** Opening The data block **

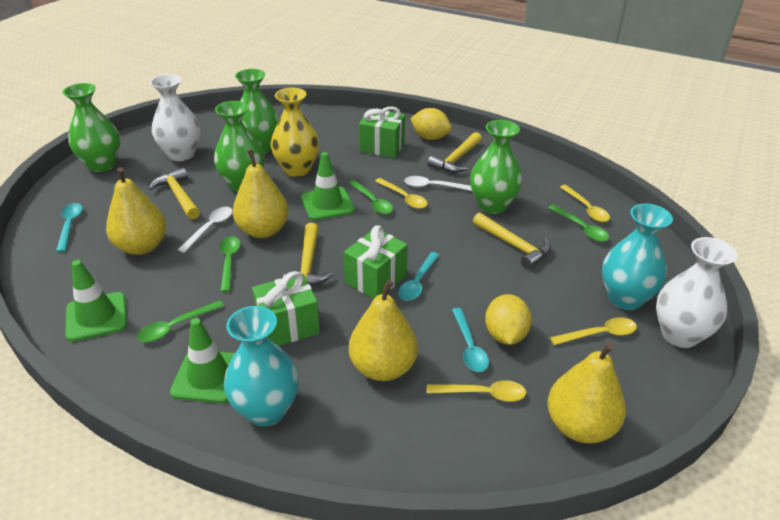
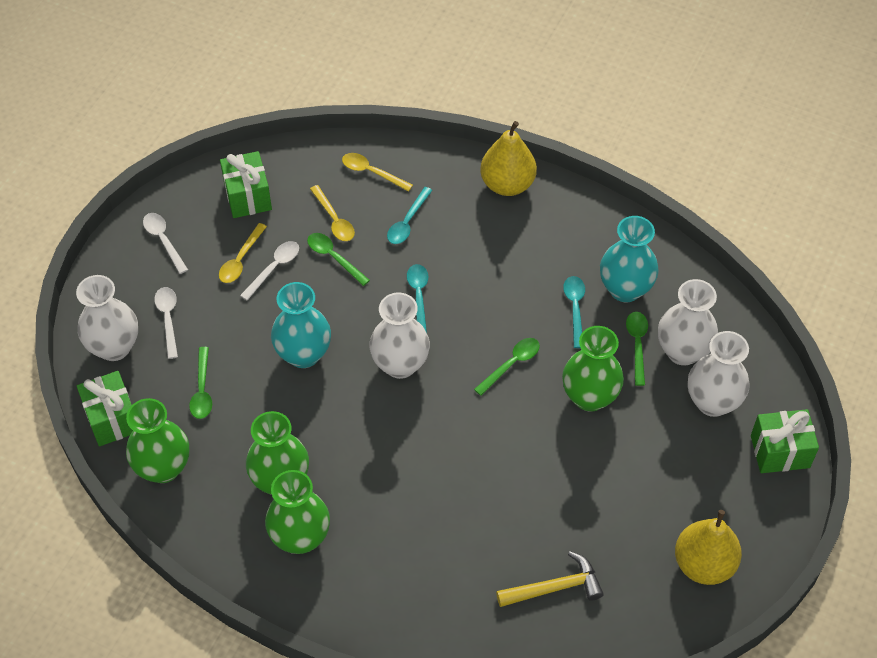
green traffic cone: 3 -> 0
white spoon: 2 -> 3
white vase: 2 -> 4
yellow hammer: 4 -> 1
yellow lemon: 2 -> 0
yellow pear: 4 -> 2
yellow spoon: 4 -> 3
yellow vase: 1 -> 0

** Closing The data block **

Each line from the one holding "yellow hammer: 4 -> 1" to the end of the data above goes into the answer exactly as written, and no other line does.

yellow hammer: 4 -> 1
yellow lemon: 2 -> 0
yellow pear: 4 -> 2
yellow spoon: 4 -> 3
yellow vase: 1 -> 0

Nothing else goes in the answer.